Beneath this task are records; print exactly the stretch of them from the line with "(453, 221) = (544, 230): pink drum -> none" through the line with "(521, 287) = (630, 209): purple", both ends included.
[[ TASK MATERIAL open ]]
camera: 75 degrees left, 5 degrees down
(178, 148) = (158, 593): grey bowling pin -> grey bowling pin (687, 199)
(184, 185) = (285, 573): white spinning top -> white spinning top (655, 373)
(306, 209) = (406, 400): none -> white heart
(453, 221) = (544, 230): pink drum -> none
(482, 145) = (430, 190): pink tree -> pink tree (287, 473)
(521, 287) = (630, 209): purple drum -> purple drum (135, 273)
[[ TASK MATERIAL closed ]]
[[ TASK MATERIAL open ]]
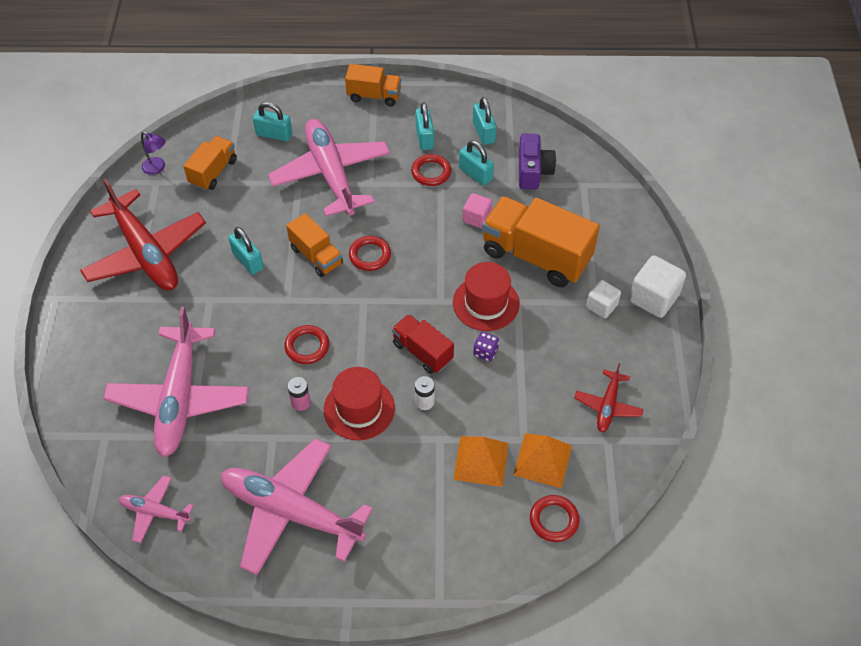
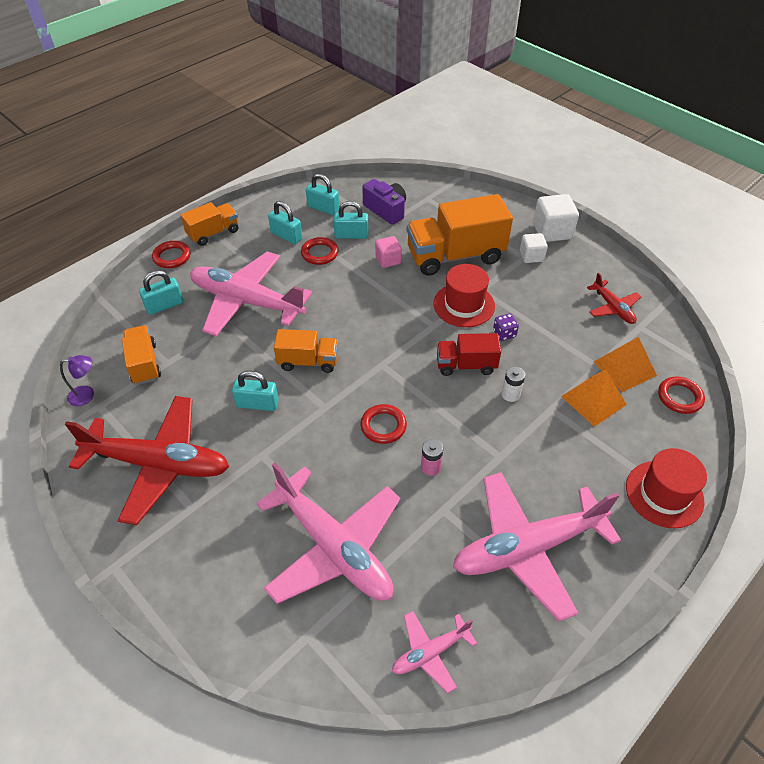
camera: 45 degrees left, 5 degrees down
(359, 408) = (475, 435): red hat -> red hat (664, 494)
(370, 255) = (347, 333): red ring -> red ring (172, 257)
[[ TASK MATERIAL closed ]]
- [SOLUTION TO THE EXERCISE]
(453, 221) = (544, 230): pink drum -> none
(482, 145) = (430, 190): pink tree -> pink tree (287, 473)
(521, 287) = (630, 209): purple drum -> purple drum (135, 273)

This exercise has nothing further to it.